• [Records for this task]:
Start of Block
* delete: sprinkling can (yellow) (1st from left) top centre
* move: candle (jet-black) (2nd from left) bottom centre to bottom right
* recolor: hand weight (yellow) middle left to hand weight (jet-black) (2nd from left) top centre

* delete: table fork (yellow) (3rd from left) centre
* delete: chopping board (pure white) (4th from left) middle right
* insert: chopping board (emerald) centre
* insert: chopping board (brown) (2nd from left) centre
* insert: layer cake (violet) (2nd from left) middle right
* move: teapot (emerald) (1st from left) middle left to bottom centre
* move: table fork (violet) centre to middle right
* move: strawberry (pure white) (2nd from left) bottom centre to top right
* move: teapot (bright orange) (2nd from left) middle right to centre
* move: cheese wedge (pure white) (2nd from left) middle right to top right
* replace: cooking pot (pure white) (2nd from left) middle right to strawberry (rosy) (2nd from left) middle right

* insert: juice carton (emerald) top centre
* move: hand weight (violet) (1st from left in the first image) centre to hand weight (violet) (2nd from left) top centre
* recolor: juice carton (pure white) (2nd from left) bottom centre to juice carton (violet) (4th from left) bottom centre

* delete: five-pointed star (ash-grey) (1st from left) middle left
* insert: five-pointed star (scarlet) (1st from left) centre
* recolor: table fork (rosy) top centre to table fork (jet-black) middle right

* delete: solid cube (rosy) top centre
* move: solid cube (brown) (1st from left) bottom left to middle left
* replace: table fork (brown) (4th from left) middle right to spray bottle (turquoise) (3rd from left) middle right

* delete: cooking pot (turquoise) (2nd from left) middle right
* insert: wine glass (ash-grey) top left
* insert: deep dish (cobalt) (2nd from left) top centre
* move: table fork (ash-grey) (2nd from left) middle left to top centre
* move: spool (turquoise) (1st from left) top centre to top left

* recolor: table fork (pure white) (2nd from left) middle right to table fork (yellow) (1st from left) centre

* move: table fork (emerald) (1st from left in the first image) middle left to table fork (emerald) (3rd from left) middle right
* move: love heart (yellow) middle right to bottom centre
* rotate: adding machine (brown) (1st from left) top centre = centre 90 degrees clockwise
End of Block
An exact copy of every record above is needed. Write it out word for word.

• [Exercise solution]:
* delete: sprinkling can (yellow) (1st from left) top centre
* move: candle (jet-black) (2nd from left) bottom centre to bottom right
* recolor: hand weight (yellow) middle left to hand weight (jet-black) (2nd from left) top centre

* delete: table fork (yellow) (3rd from left) centre
* delete: chopping board (pure white) (4th from left) middle right
* insert: chopping board (emerald) centre
* insert: chopping board (brown) (2nd from left) centre
* insert: layer cake (violet) (2nd from left) middle right
* move: teapot (emerald) (1st from left) middle left to bottom centre
* move: table fork (violet) centre to middle right
* move: strawberry (pure white) (2nd from left) bottom centre to top right
* move: teapot (bright orange) (2nd from left) middle right to centre
* move: cheese wedge (pure white) (2nd from left) middle right to top right
* replace: cooking pot (pure white) (2nd from left) middle right to strawberry (rosy) (2nd from left) middle right

* insert: juice carton (emerald) top centre
* move: hand weight (violet) (1st from left in the first image) centre to hand weight (violet) (2nd from left) top centre
* recolor: juice carton (pure white) (2nd from left) bottom centre to juice carton (violet) (4th from left) bottom centre

* delete: five-pointed star (ash-grey) (1st from left) middle left
* insert: five-pointed star (scarlet) (1st from left) centre
* recolor: table fork (rosy) top centre to table fork (jet-black) middle right

* delete: solid cube (rosy) top centre
* move: solid cube (brown) (1st from left) bottom left to middle left
* replace: table fork (brown) (4th from left) middle right to spray bottle (turquoise) (3rd from left) middle right

* delete: cooking pot (turquoise) (2nd from left) middle right
* insert: wine glass (ash-grey) top left
* insert: deep dish (cobalt) (2nd from left) top centre
* move: table fork (ash-grey) (2nd from left) middle left to top centre
* move: spool (turquoise) (1st from left) top centre to top left

* recolor: table fork (pure white) (2nd from left) middle right to table fork (yellow) (1st from left) centre

* move: table fork (emerald) (1st from left in the first image) middle left to table fork (emerald) (3rd from left) middle right
* move: love heart (yellow) middle right to bottom centre
* rotate: adding machine (brown) (1st from left) top centre = centre 90 degrees clockwise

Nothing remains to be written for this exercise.